* [PROBLEM DETAILS] How many lines in the items below contain the string "place", with case counting? Reply with the number alone.

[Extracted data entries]
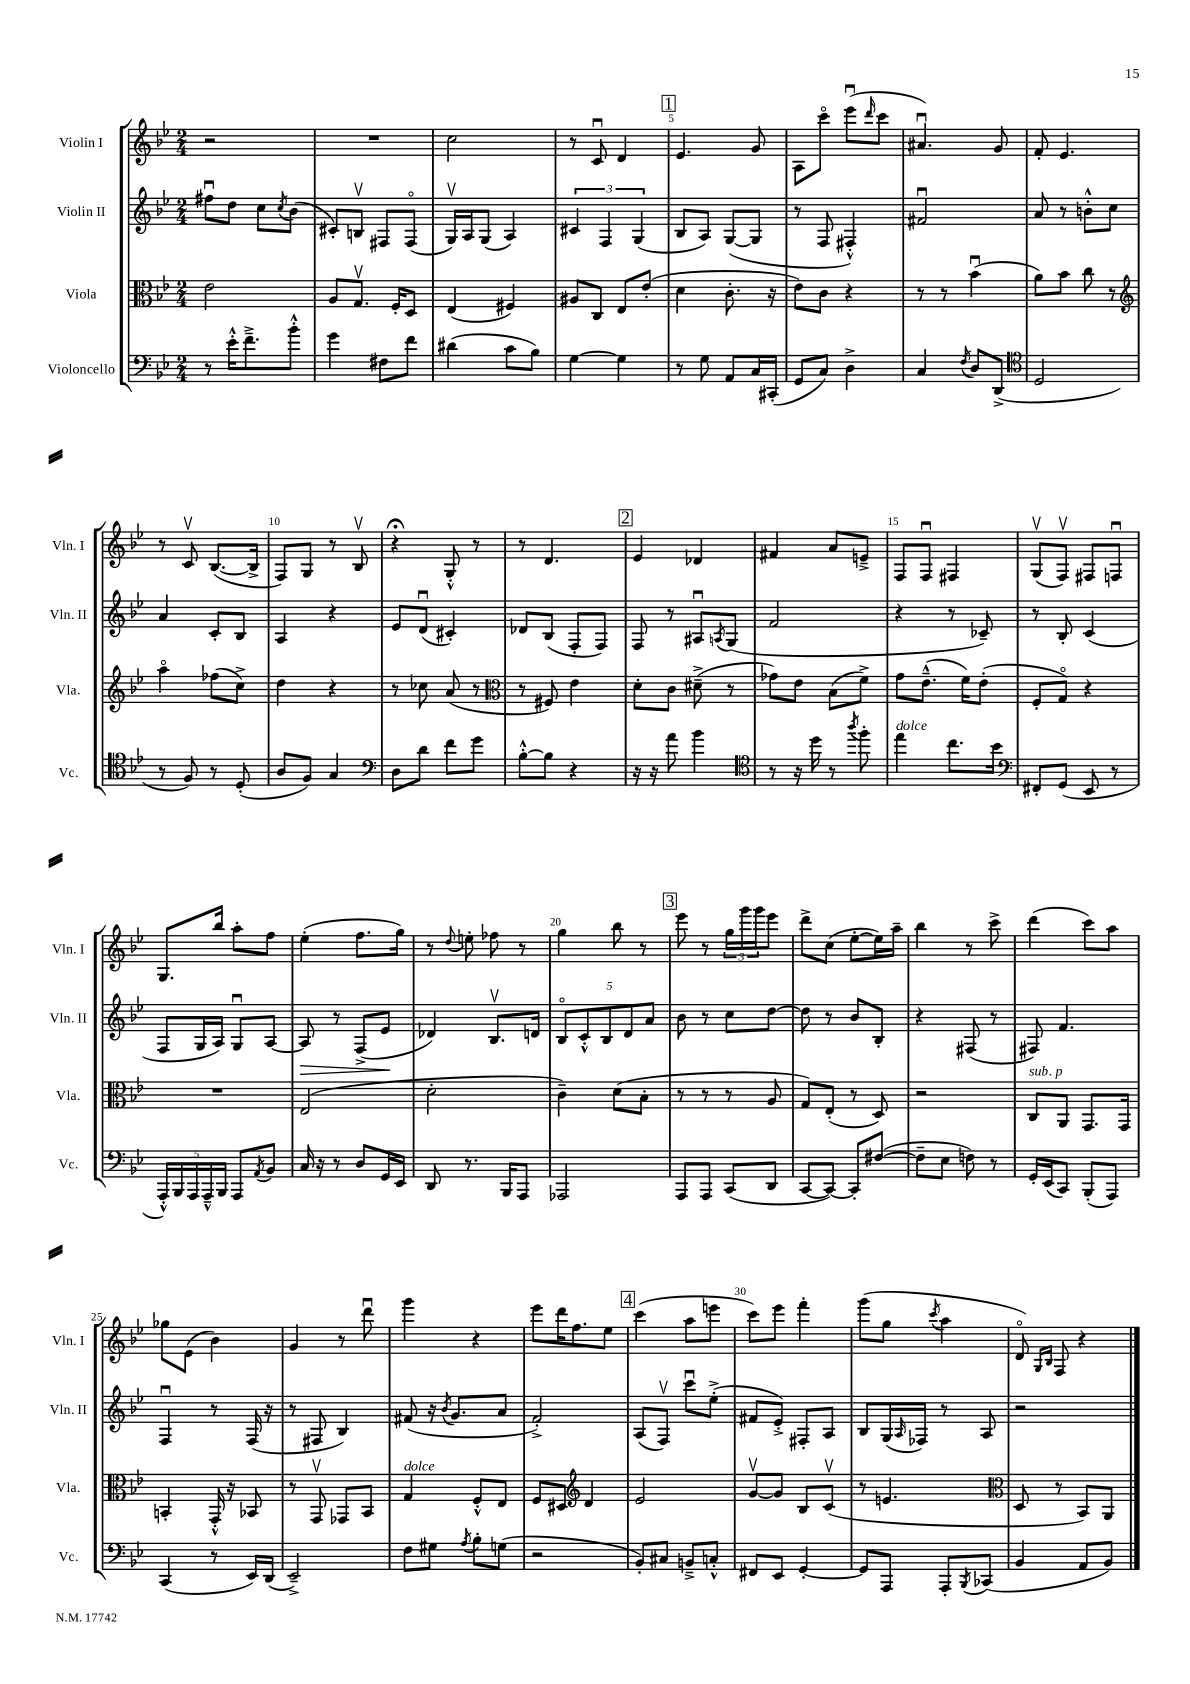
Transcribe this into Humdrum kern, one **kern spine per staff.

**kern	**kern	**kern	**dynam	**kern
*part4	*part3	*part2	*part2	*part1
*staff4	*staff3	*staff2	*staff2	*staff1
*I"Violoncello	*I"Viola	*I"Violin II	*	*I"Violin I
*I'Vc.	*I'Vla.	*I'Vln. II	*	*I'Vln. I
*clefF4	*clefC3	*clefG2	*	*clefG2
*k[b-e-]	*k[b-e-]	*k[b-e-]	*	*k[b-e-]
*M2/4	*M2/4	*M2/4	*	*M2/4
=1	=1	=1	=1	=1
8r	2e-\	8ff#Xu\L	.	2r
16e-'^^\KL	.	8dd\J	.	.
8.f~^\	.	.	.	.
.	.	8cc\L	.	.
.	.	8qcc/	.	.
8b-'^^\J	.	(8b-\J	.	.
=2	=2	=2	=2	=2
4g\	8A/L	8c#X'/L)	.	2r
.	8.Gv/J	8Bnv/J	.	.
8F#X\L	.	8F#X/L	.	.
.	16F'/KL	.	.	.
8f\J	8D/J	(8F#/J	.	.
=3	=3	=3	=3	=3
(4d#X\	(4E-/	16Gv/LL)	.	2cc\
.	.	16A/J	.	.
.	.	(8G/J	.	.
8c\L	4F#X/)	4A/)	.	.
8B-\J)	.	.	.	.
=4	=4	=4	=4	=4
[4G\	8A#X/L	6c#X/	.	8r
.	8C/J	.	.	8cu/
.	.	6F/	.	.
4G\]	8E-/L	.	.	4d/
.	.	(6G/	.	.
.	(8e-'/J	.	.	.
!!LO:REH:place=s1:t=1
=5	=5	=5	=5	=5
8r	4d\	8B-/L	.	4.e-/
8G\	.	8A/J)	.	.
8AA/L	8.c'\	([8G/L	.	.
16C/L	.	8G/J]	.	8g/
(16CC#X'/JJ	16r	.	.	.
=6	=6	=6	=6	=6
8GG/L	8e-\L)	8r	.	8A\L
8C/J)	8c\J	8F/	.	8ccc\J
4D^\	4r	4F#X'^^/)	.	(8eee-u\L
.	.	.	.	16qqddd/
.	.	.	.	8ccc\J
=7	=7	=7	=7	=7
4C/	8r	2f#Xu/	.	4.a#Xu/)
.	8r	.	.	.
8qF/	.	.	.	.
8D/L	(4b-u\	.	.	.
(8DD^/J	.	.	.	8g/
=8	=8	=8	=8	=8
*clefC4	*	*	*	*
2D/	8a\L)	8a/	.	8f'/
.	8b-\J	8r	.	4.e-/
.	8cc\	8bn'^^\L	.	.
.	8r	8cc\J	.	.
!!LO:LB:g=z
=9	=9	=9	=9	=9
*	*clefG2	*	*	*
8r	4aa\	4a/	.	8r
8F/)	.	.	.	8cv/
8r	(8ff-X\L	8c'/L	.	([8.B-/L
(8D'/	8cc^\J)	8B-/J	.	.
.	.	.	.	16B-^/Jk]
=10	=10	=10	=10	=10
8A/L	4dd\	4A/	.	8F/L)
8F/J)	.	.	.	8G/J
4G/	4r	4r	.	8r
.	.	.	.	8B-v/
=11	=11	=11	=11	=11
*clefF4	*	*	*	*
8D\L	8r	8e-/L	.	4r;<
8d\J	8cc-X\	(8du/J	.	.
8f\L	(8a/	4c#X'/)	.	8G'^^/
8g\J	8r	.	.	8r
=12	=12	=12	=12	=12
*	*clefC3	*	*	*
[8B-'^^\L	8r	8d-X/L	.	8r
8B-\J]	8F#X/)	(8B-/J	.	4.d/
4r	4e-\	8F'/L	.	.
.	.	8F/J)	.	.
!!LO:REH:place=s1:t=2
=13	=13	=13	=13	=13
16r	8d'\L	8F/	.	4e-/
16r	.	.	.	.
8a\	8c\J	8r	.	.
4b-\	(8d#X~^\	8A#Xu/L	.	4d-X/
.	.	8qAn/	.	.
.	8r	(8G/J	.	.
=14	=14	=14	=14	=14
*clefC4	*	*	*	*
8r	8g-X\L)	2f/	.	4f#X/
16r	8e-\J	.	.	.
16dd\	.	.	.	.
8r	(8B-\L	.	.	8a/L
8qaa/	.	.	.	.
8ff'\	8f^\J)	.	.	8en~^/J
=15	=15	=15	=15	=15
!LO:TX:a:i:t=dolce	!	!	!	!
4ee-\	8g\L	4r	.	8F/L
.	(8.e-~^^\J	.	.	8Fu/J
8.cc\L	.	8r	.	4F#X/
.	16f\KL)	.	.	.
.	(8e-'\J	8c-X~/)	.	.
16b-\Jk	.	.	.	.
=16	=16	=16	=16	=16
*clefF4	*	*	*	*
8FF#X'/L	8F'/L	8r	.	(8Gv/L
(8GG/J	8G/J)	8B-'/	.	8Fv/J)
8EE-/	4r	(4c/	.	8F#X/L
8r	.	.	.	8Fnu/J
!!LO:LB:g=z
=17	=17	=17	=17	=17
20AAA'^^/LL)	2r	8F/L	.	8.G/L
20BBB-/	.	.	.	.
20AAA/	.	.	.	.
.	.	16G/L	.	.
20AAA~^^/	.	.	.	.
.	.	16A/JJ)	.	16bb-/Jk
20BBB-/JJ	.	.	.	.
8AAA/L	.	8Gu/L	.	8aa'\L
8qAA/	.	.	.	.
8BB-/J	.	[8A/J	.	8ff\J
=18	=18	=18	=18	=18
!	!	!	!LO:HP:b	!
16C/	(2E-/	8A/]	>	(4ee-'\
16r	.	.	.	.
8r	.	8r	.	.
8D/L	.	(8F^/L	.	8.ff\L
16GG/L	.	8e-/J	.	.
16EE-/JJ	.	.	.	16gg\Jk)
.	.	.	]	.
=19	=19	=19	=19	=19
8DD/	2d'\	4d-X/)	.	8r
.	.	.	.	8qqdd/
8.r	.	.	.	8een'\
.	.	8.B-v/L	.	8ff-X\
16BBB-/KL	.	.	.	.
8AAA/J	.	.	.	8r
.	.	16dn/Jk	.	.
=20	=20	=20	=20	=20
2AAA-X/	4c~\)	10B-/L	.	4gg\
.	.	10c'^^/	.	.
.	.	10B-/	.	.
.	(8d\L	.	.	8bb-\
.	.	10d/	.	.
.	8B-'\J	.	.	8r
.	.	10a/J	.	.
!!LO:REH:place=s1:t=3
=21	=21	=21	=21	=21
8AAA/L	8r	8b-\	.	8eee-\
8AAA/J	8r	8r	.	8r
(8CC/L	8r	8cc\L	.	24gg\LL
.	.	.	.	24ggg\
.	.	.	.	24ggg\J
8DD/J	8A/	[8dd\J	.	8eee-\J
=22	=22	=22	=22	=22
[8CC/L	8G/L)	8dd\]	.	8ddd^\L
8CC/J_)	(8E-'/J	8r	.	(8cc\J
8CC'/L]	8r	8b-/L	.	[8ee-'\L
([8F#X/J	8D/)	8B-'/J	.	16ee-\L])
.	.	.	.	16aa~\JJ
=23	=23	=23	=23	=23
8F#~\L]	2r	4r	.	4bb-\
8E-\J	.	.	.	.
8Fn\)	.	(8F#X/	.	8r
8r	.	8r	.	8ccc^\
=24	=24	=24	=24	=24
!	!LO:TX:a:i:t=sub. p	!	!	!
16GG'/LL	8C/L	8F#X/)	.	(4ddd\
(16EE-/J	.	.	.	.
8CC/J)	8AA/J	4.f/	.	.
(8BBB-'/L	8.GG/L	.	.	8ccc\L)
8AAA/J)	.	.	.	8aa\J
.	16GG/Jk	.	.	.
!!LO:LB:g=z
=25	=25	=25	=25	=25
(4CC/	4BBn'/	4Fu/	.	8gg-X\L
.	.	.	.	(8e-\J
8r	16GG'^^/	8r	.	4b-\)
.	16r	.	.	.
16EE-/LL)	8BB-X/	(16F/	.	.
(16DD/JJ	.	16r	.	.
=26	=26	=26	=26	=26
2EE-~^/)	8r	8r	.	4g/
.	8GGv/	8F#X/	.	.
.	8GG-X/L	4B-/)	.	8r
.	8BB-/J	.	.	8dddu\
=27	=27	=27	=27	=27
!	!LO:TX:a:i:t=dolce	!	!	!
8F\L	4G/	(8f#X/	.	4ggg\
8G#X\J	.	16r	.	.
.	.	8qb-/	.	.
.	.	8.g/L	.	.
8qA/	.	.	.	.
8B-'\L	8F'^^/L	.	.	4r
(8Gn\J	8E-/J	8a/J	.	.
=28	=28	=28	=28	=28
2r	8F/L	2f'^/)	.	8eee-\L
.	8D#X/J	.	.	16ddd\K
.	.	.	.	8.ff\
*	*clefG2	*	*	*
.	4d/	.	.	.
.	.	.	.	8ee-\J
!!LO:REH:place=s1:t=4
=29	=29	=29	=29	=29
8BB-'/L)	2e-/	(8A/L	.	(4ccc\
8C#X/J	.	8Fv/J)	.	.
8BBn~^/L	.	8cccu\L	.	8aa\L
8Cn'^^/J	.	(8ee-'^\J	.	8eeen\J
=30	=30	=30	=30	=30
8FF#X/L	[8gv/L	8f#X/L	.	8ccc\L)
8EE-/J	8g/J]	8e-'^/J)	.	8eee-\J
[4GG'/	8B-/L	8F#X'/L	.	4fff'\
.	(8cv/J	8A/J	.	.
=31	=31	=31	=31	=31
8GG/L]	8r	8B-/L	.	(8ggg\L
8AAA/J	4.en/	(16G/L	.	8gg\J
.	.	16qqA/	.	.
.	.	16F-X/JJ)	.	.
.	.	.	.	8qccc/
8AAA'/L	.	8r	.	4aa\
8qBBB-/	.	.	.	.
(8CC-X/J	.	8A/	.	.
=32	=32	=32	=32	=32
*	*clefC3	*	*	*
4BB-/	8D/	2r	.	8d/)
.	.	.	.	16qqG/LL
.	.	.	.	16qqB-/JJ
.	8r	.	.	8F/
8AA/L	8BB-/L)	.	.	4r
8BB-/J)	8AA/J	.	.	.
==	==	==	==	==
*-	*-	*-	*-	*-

* [ANSWER] 4